PROBLEM DETAILS:
Lines below that hold the word "blue" must be copied in full.

EXTRACTED INFORMATION:
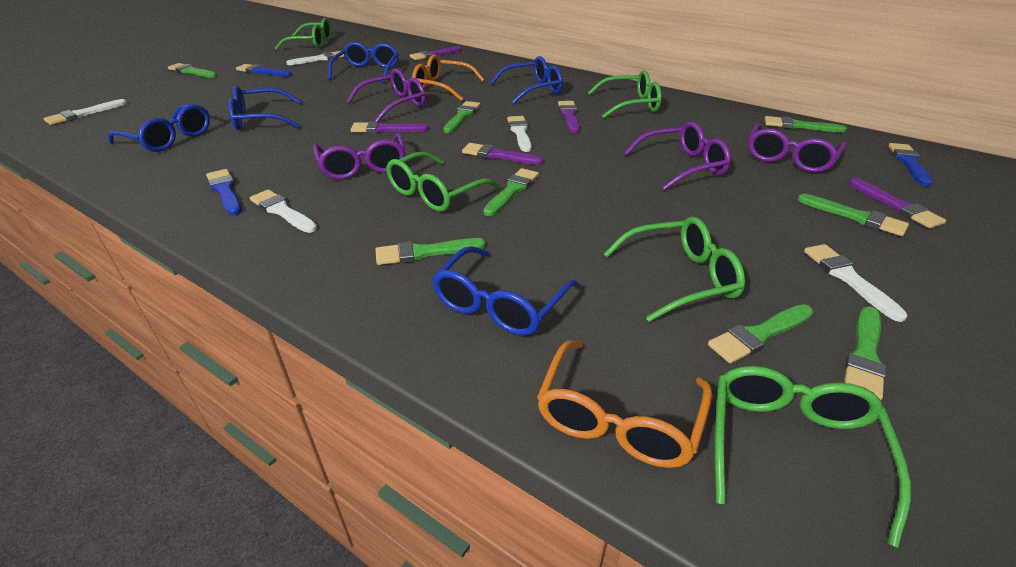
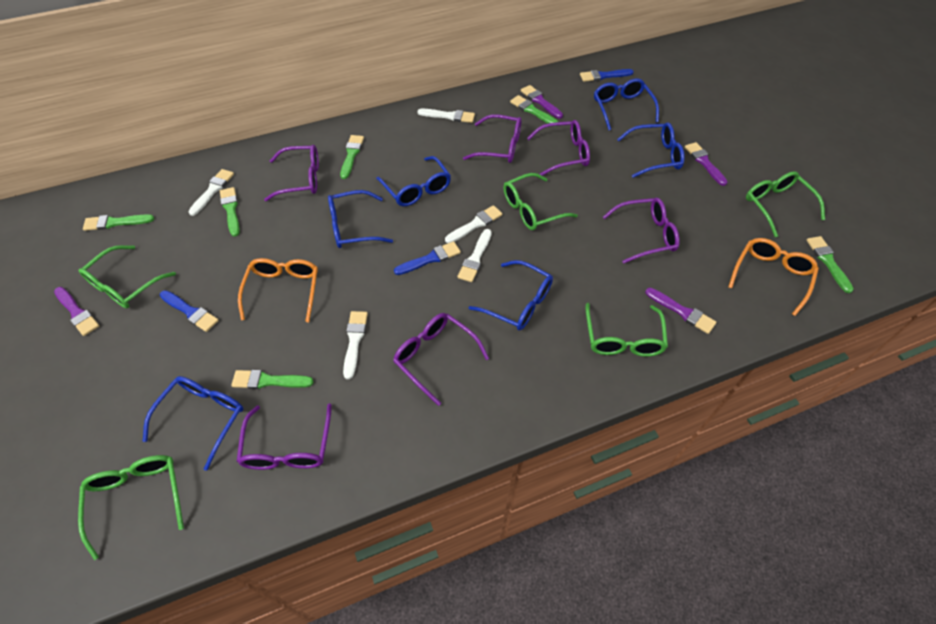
blue glasses: 5 -> 6
green brush: 8 -> 6
purple brush: 5 -> 4
purple glasses: 4 -> 6

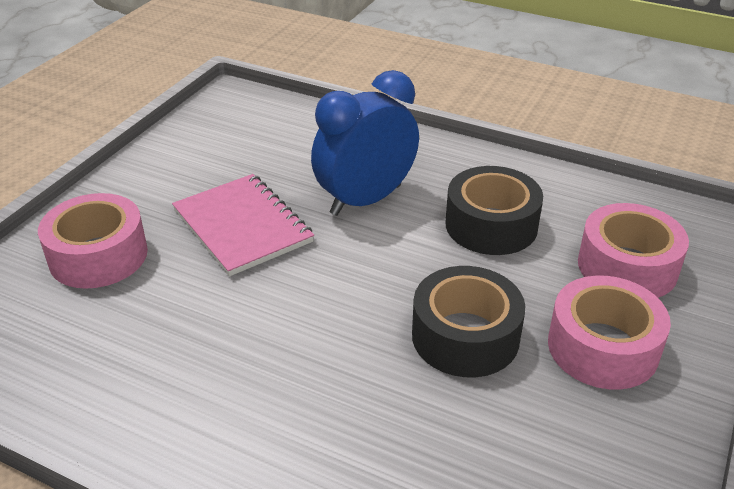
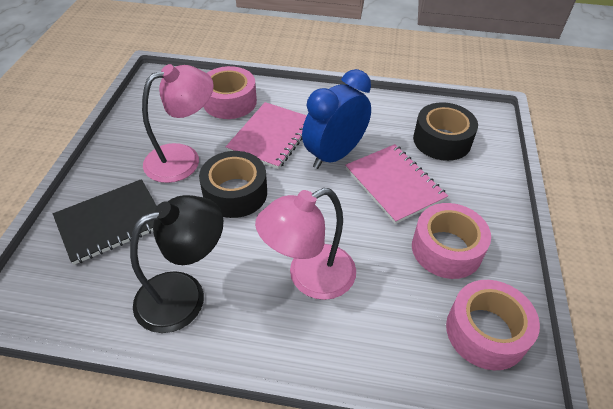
black lamp: 0 -> 1
black notebook: 0 -> 1
pink lamp: 0 -> 2
pink notebook: 1 -> 2

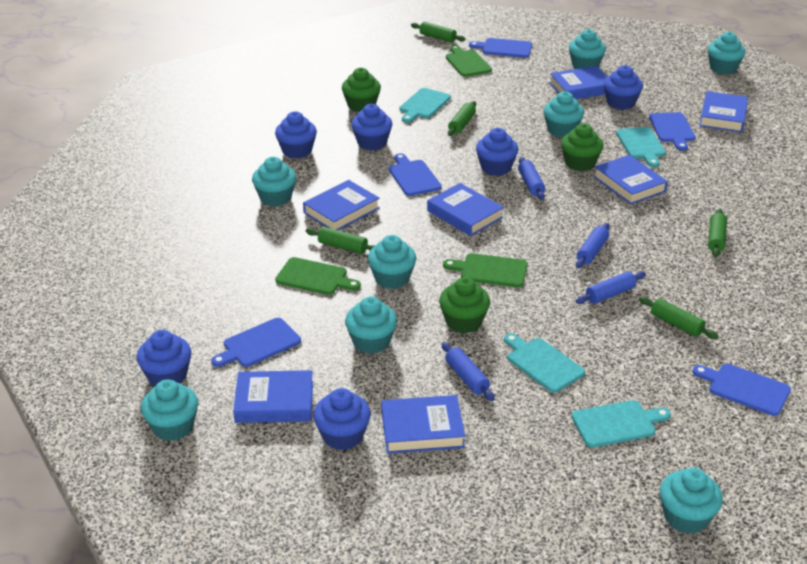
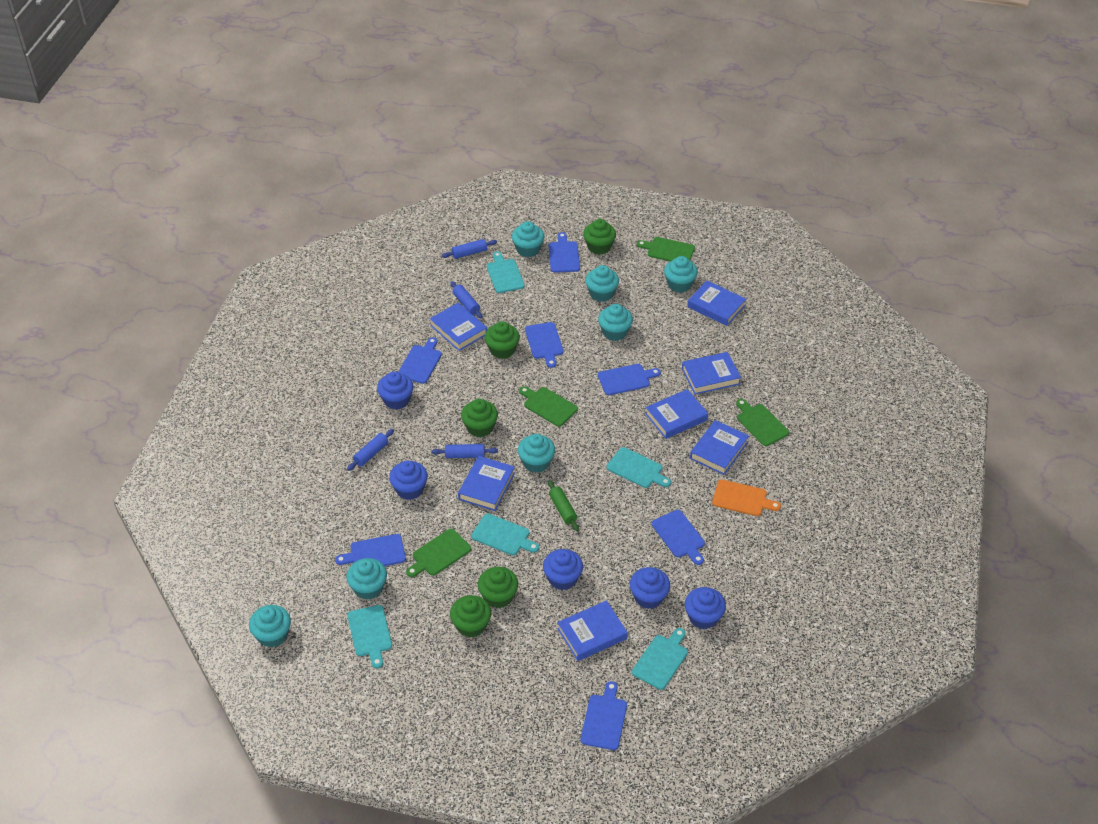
blue cupcake: 6 -> 5
blue cutting board: 5 -> 7
green cupcake: 3 -> 5
green cutting board: 3 -> 4
green rolling pin: 5 -> 1
orange cutting board: 0 -> 1
turquoise cupcake: 8 -> 7
turquoise cutting board: 4 -> 5

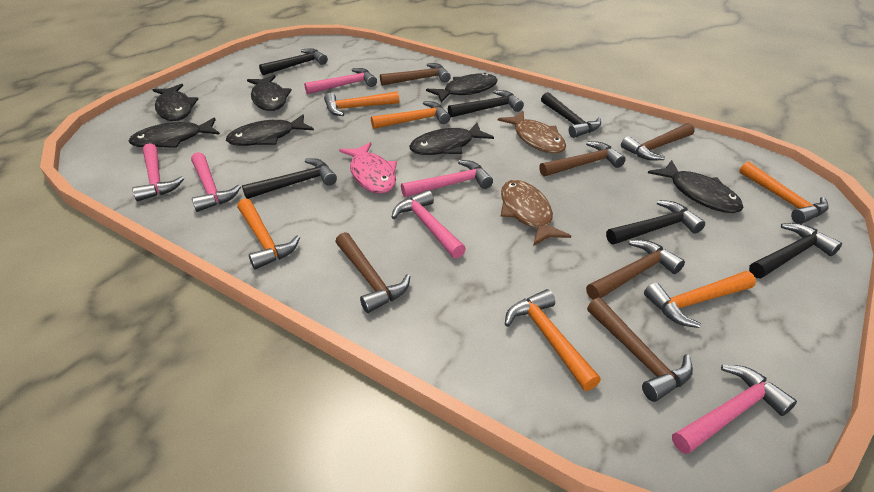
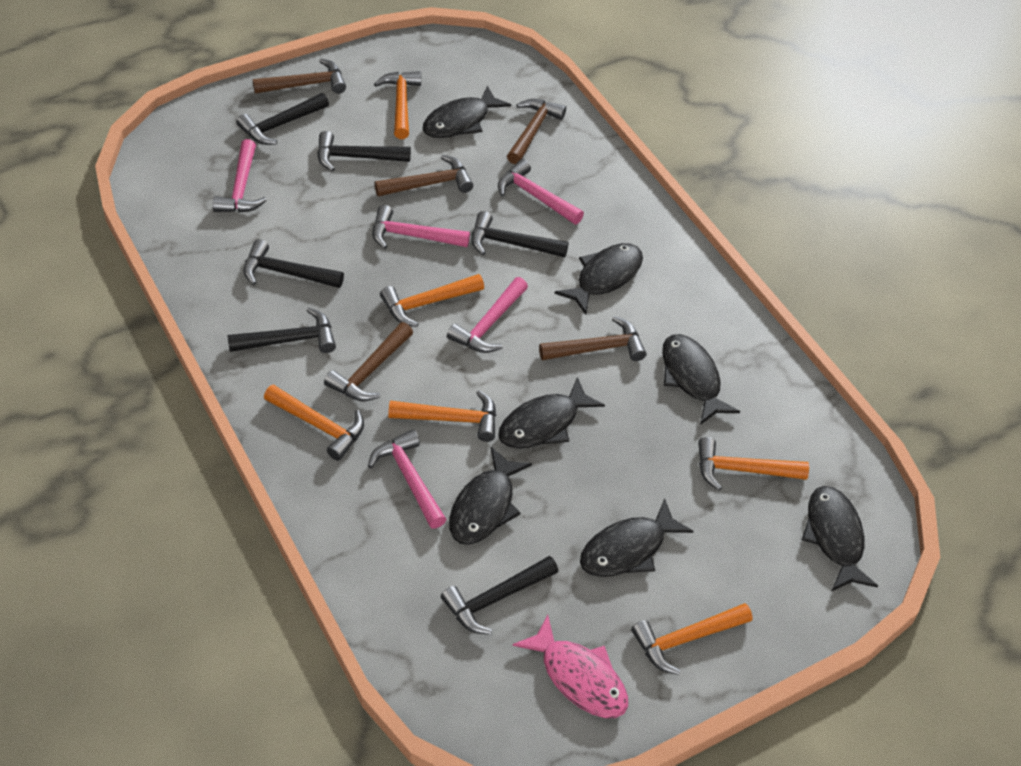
brown fish: 2 -> 0
brown hammer: 6 -> 5
pink hammer: 6 -> 5

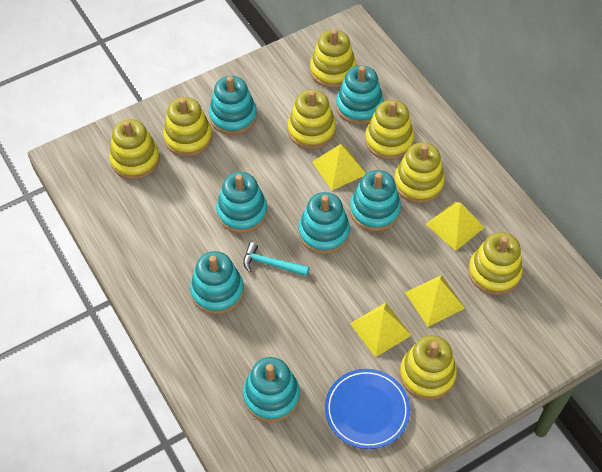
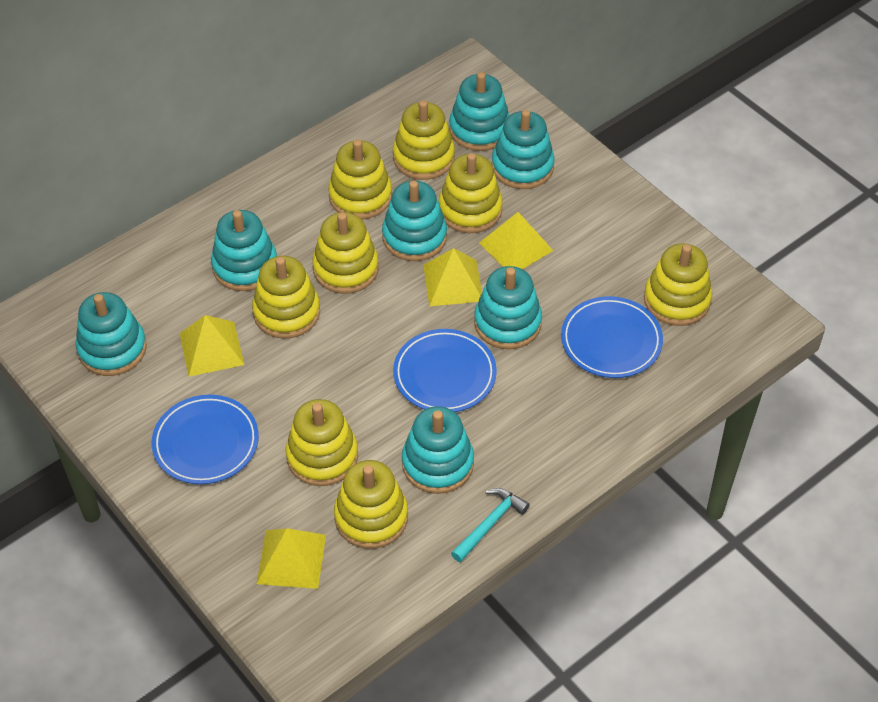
blue plate: 1 -> 3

ANSWER TO THE EXERCISE:
blue glasses: 5 -> 6
blue cupcake: 6 -> 5
blue cutting board: 5 -> 7
blue plate: 1 -> 3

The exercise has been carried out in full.